▶ **AIM OF THE EXERCISE**: Only lines holding the word "white" are wanted from the records; copy all of them.
◇ ◇ ◇
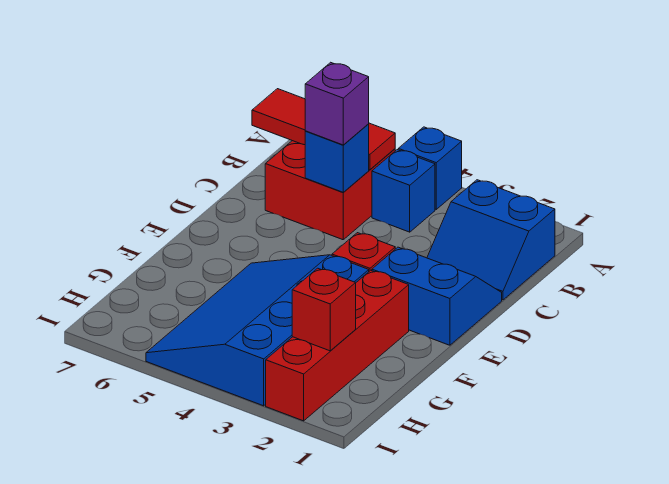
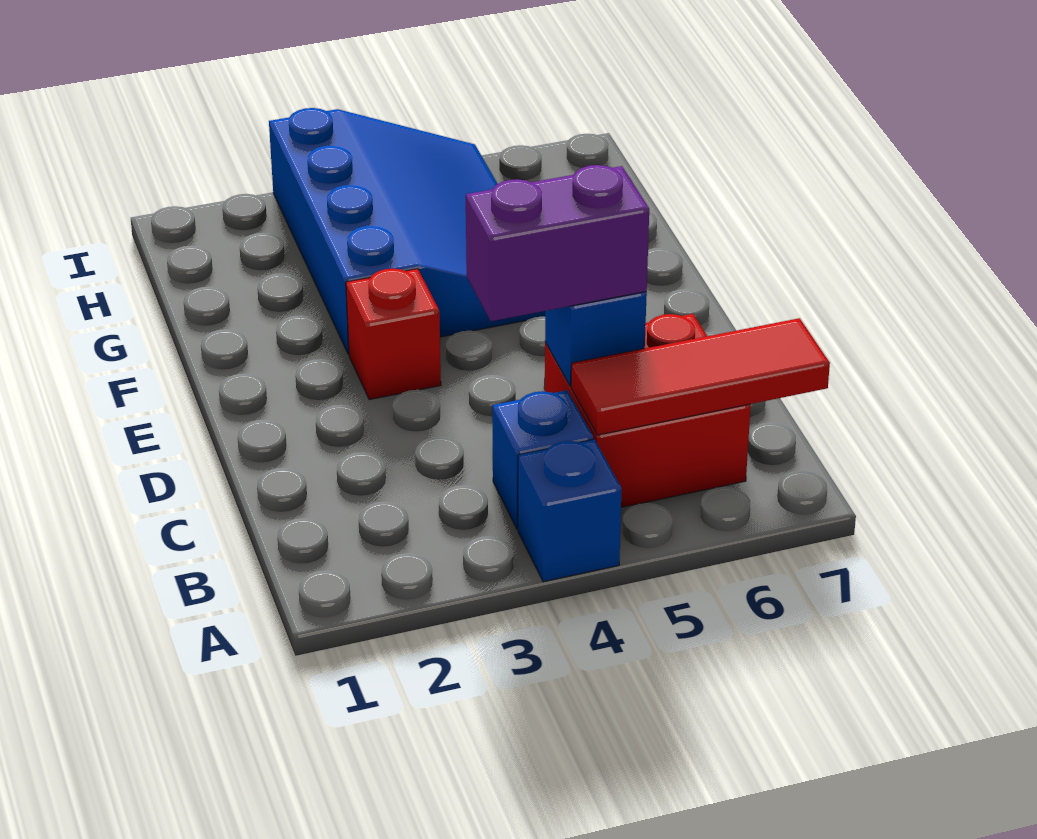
blue slope B1:C2 level 1 top B -> none
purple brick C5 level 3 -> purple brick C4:C5 level 3
blue slope D1:E2 level 1 top E -> none
red brick F2:I2 level 1 -> none
red brick H2 level 2 -> none

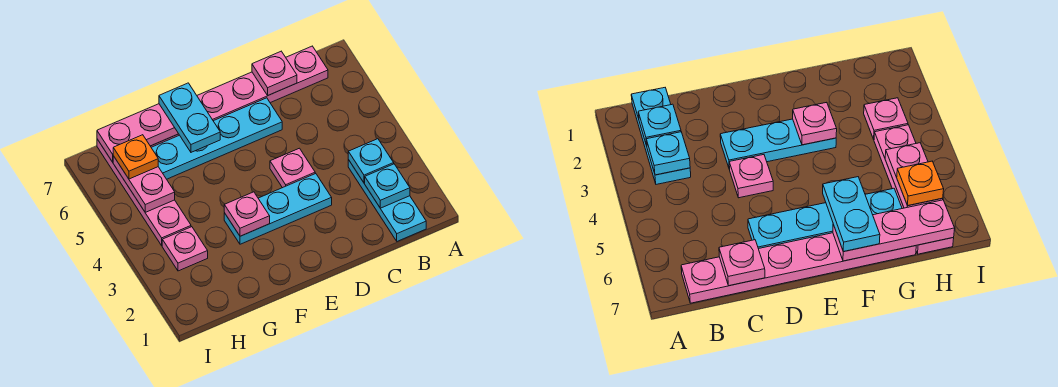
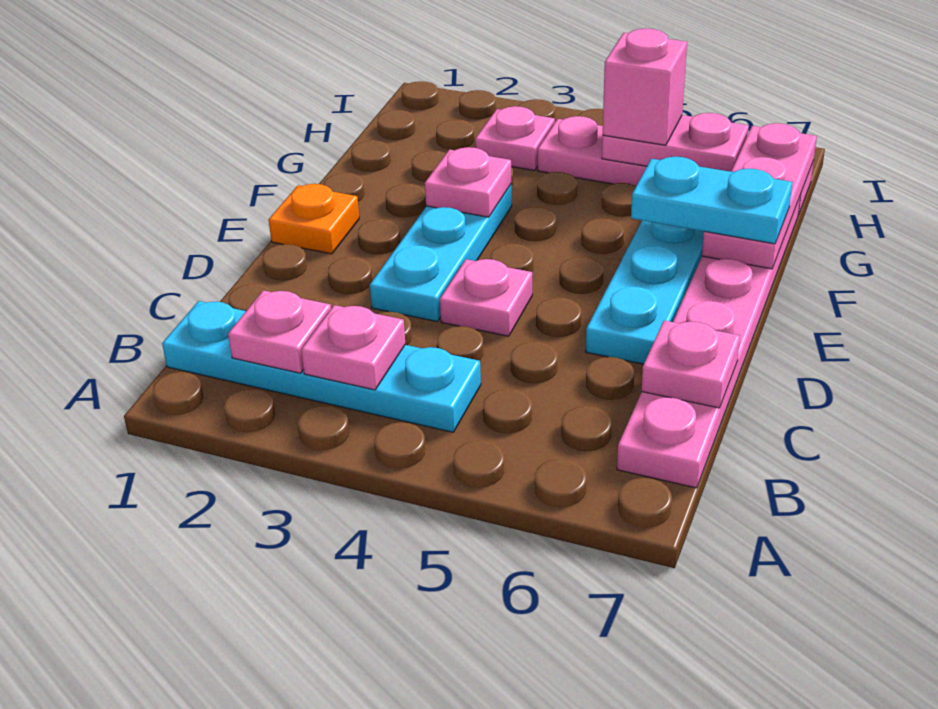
cyan plate B1:B3 level 1 -> cyan plate B1:B4 level 1
cyan plate B2 level 2 -> pink plate B2 level 2
cyan plate B3 level 2 -> pink plate B3 level 2
none -> pink brick H5 level 3
orange plate H6 level 3 -> orange plate E1 level 1

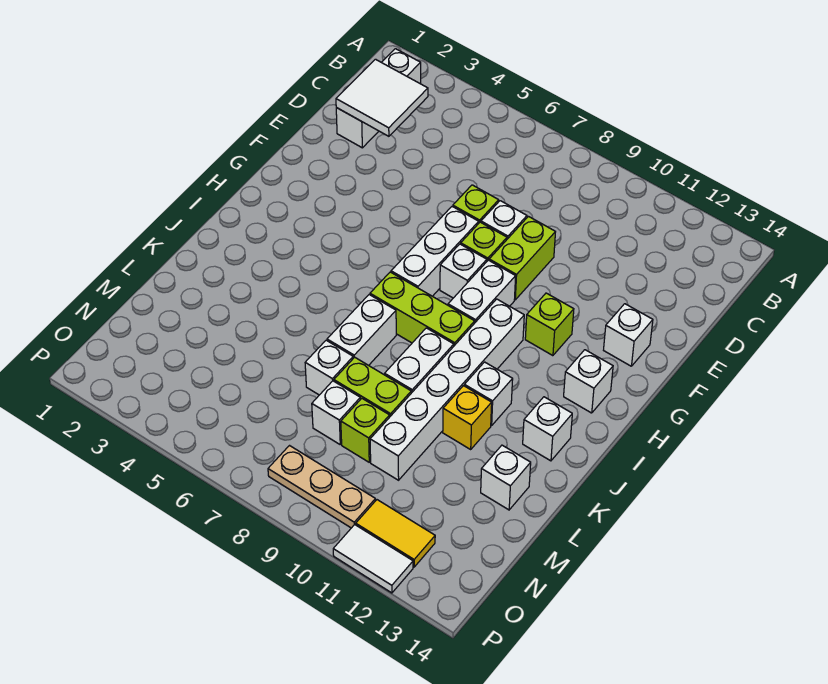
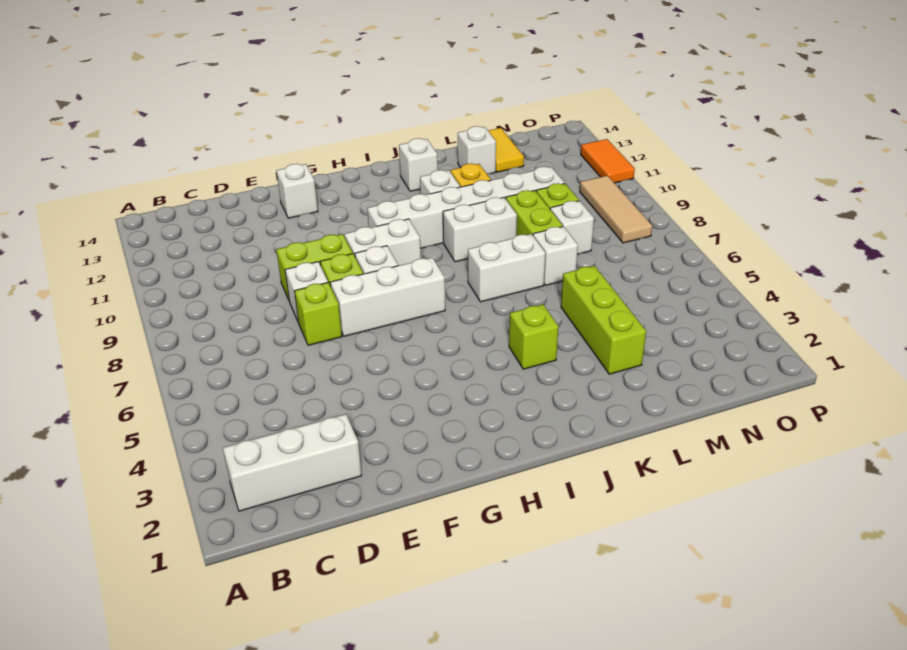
white tile C2:D3 level 2 -> none
lime brick G11 level 1 -> lime brick J4 level 1
white brick H13 level 1 -> none
lime brick I7:I9 level 1 -> lime brick L3:L5 level 1
tan plate O8:O10 level 1 -> tan tile O8:O10 level 1
yellow tile O11:O12 level 1 -> yellow tile M13:M14 level 1
white tile P11:P12 level 1 -> orange tile P11:P12 level 1

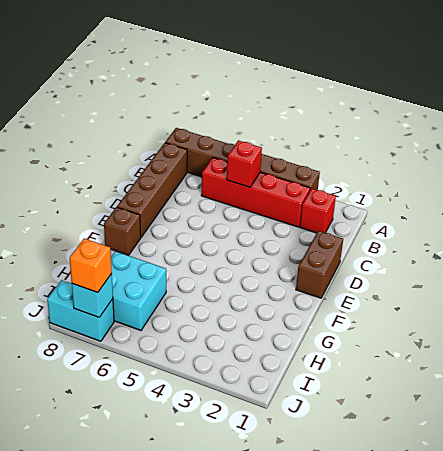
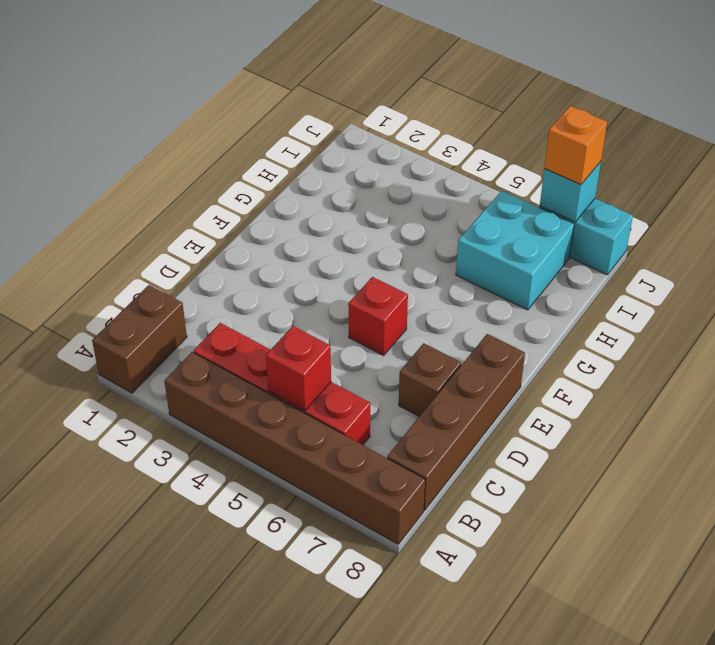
red brick B2 level 1 -> red brick E5 level 1
brown brick D1:E1 level 1 -> brown brick A1:B1 level 1
brown brick F8 level 1 -> brown brick D7 level 1

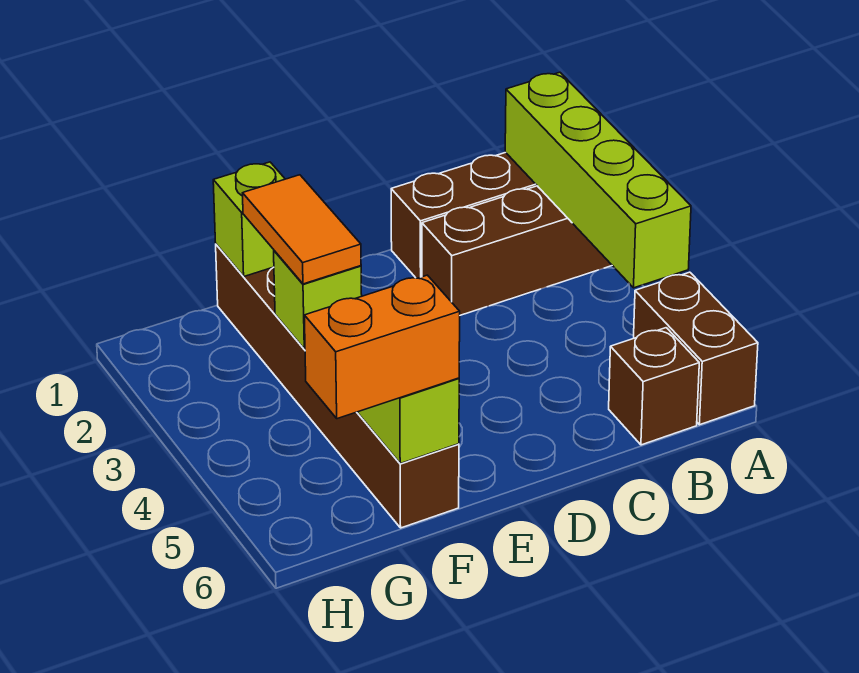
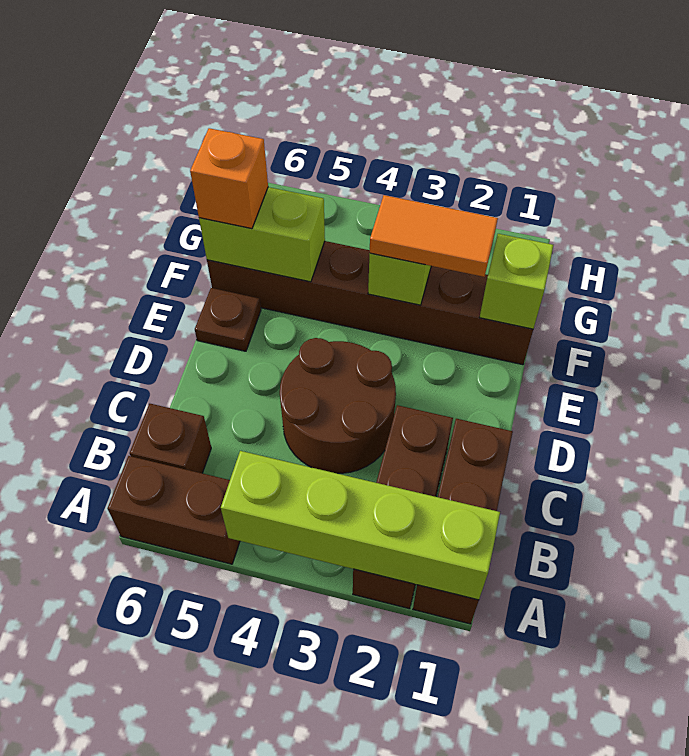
none -> brown round brick C3:D4 level 1
none -> brown plate E6 level 1
orange brick F6:G6 level 3 -> orange brick F6 level 3

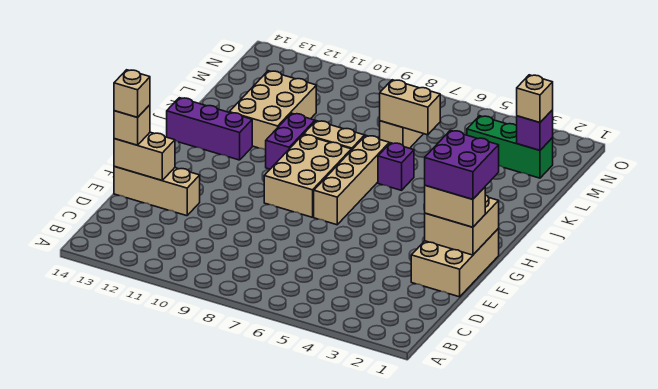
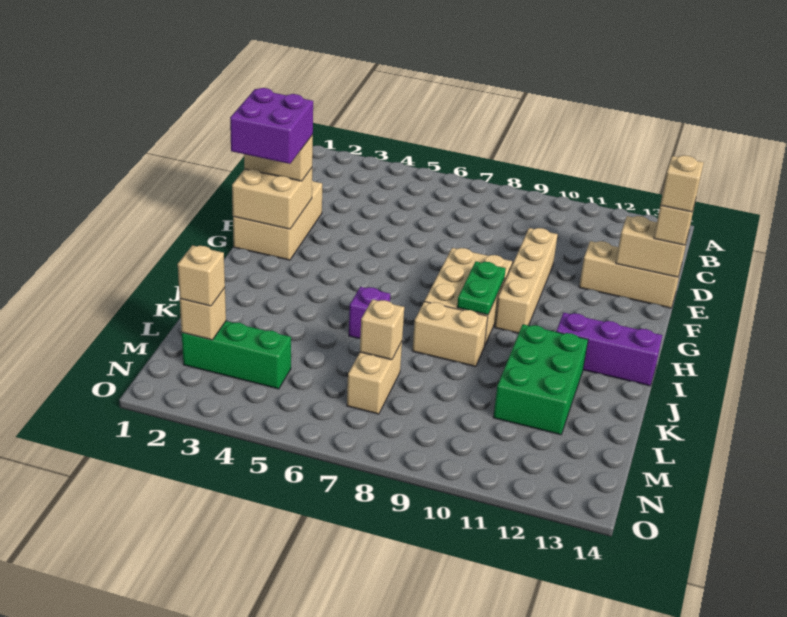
tan brick G7:J7 level 1 -> tan brick E10:H10 level 1
none -> green plate H9:I9 level 2
purple brick I10:J10 level 1 -> none
tan brick J11:L12 level 1 -> green brick J11:L12 level 1
tan brick L6:L7 level 2 -> tan brick L7 level 2
purple brick M2 level 2 -> tan brick M2 level 2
◇ ◇ ◇
▶ **WRITTEN SOLUTION**:
white tile C2:D3 level 2 -> none
white brick H13 level 1 -> none
white tile P11:P12 level 1 -> orange tile P11:P12 level 1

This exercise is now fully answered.